(Beginning of Data for this exercise)
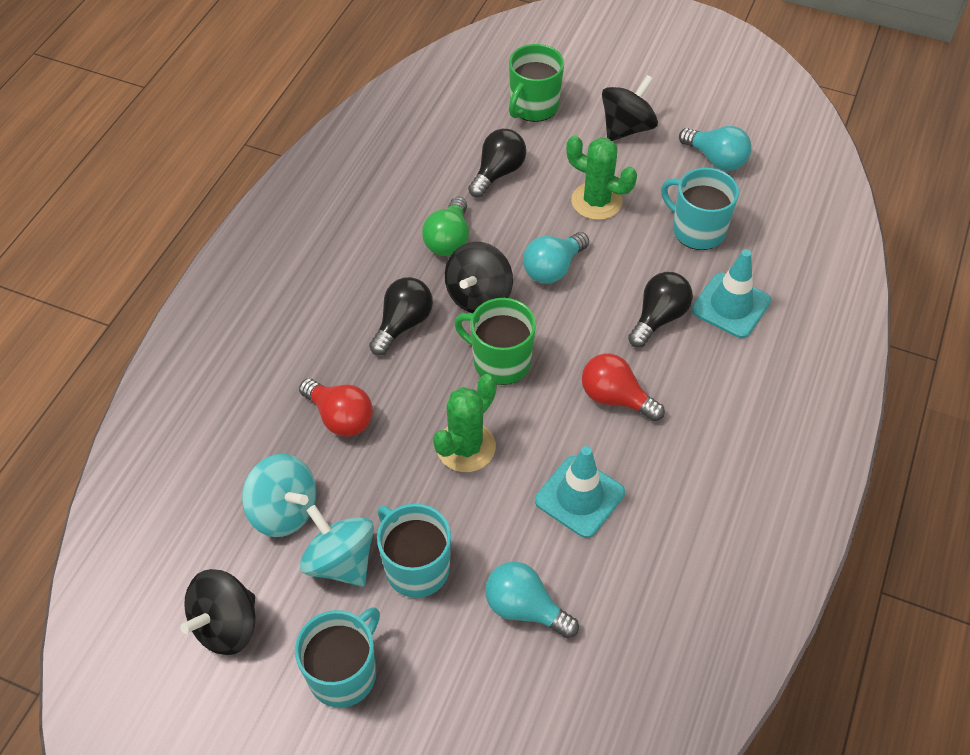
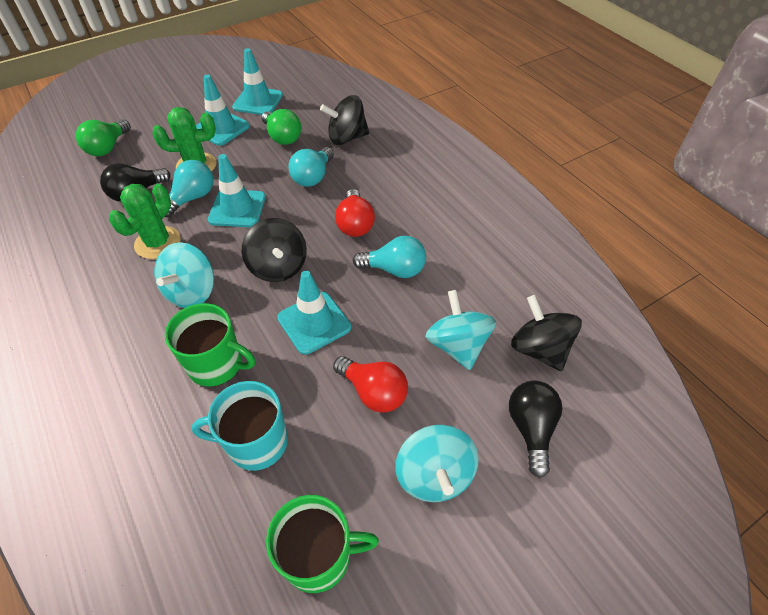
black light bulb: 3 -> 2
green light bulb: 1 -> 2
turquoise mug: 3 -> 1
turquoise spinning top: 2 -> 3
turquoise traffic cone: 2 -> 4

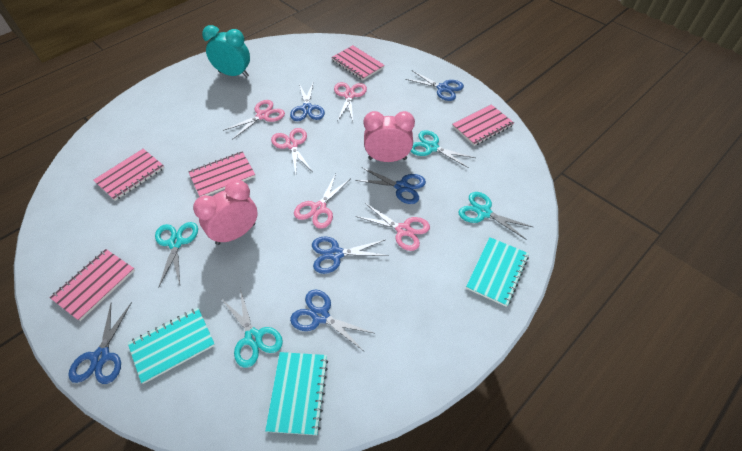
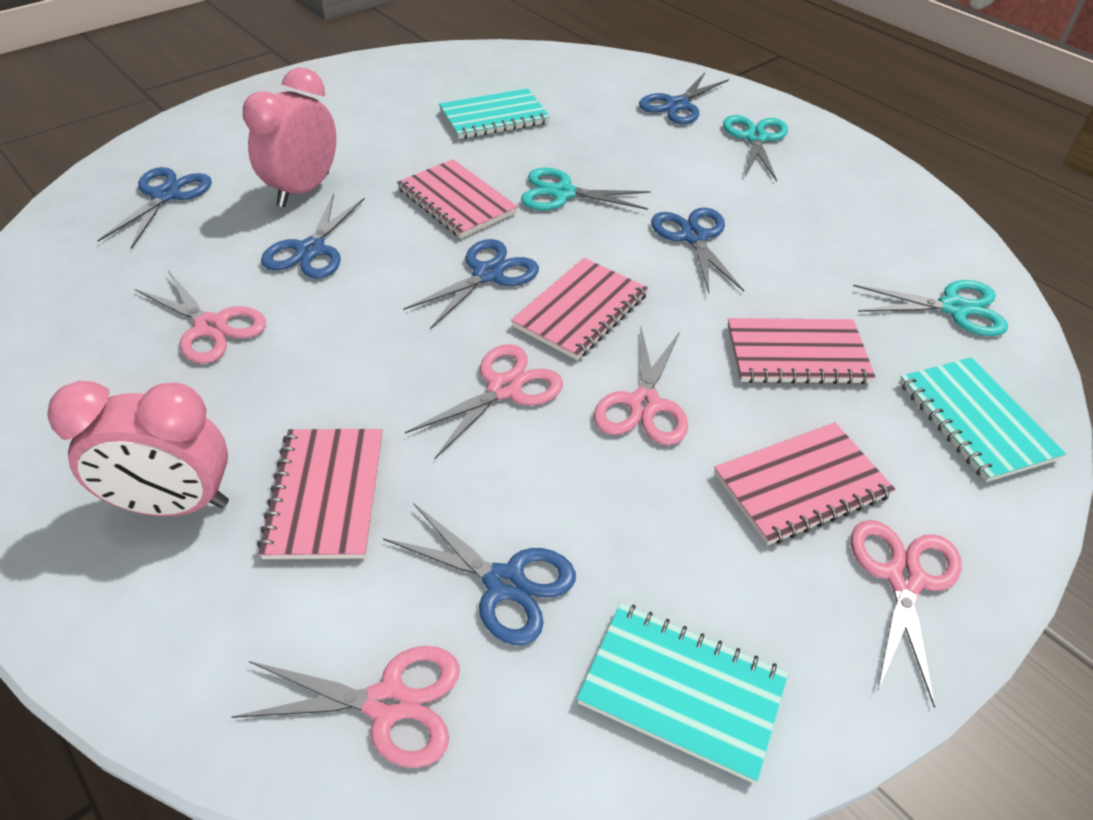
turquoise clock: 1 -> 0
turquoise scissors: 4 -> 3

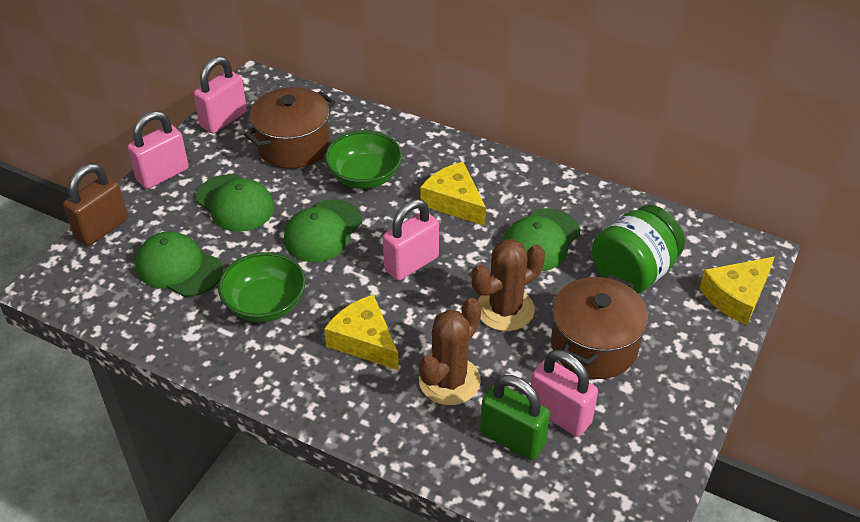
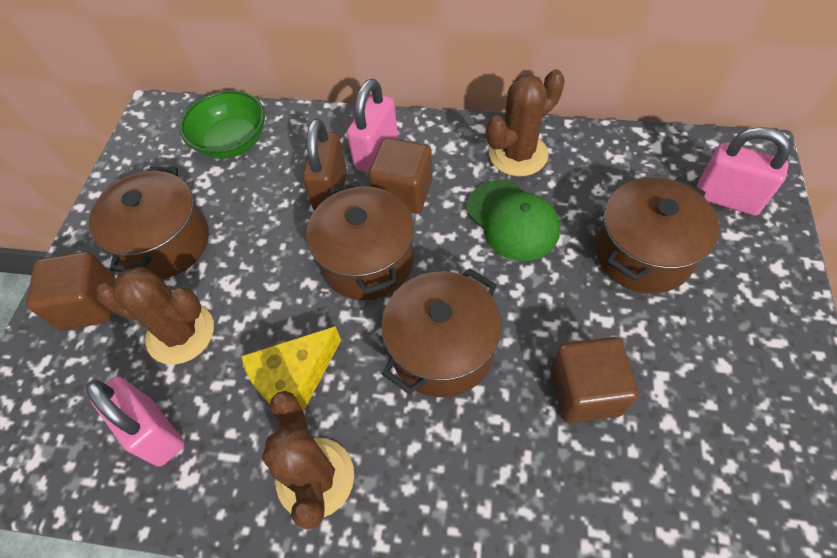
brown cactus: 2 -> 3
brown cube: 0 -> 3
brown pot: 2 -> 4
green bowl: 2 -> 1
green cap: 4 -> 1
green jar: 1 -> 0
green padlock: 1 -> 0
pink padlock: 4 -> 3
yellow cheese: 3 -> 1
(End of Data for this exercise)
_Work instructions_
Return the whole listing word for word. Pictures stay out of it.

_Answer to this task_
black light bulb: 3 -> 2
green light bulb: 1 -> 2
turquoise mug: 3 -> 1
turquoise spinning top: 2 -> 3
turquoise traffic cone: 2 -> 4

turquoise clock: 1 -> 0
turquoise scissors: 4 -> 3

brown cactus: 2 -> 3
brown cube: 0 -> 3
brown pot: 2 -> 4
green bowl: 2 -> 1
green cap: 4 -> 1
green jar: 1 -> 0
green padlock: 1 -> 0
pink padlock: 4 -> 3
yellow cheese: 3 -> 1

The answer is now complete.